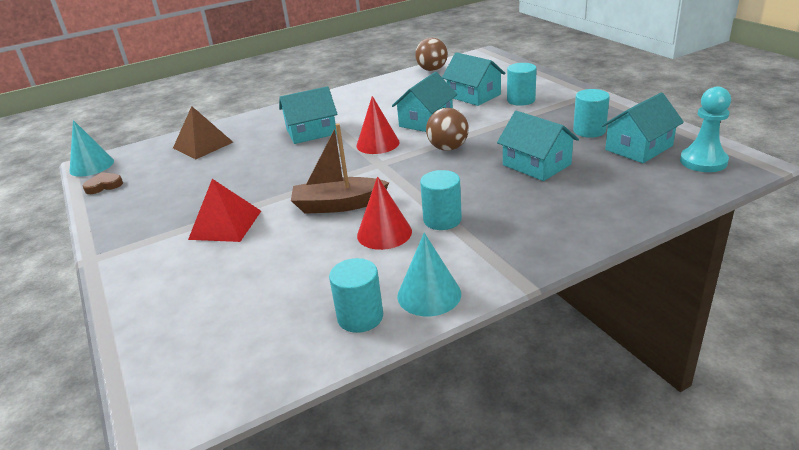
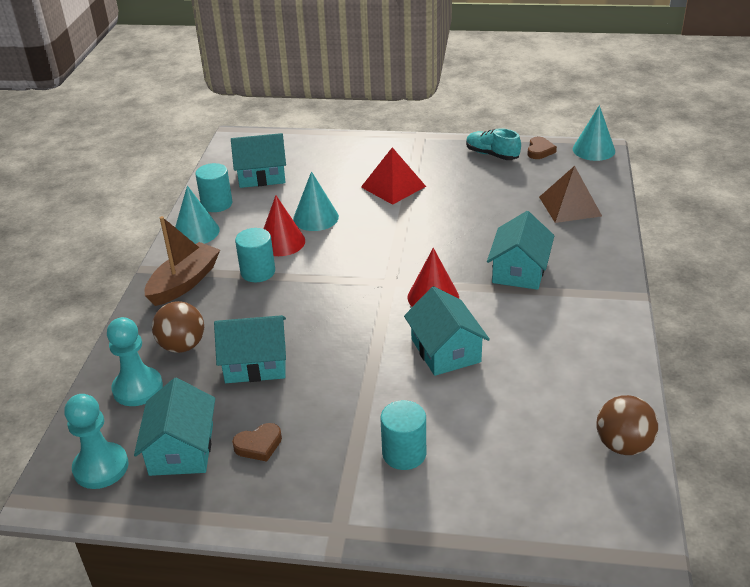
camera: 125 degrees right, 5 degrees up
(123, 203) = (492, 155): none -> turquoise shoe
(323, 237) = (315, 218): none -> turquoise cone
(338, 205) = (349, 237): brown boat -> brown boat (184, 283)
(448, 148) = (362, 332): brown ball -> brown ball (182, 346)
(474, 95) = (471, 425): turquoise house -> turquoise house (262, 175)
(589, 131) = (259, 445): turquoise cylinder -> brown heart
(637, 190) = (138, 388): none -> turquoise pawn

:::

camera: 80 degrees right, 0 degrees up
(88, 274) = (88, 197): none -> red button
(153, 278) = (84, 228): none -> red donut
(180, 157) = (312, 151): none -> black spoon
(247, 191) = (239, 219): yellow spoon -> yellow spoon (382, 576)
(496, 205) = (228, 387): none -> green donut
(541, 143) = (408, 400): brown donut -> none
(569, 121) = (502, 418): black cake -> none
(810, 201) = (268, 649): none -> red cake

:::

Using the data above, transcribe the lines that run from the line with "(247, 191) = (239, 219): yellow" to the line with "(810, 201) = (268, 649): none -> red cake", both ends kept, and output nothing else.

### Result for this exercise
(247, 191) = (239, 219): yellow spoon -> yellow spoon (382, 576)
(496, 205) = (228, 387): none -> green donut
(541, 143) = (408, 400): brown donut -> none
(569, 121) = (502, 418): black cake -> none
(810, 201) = (268, 649): none -> red cake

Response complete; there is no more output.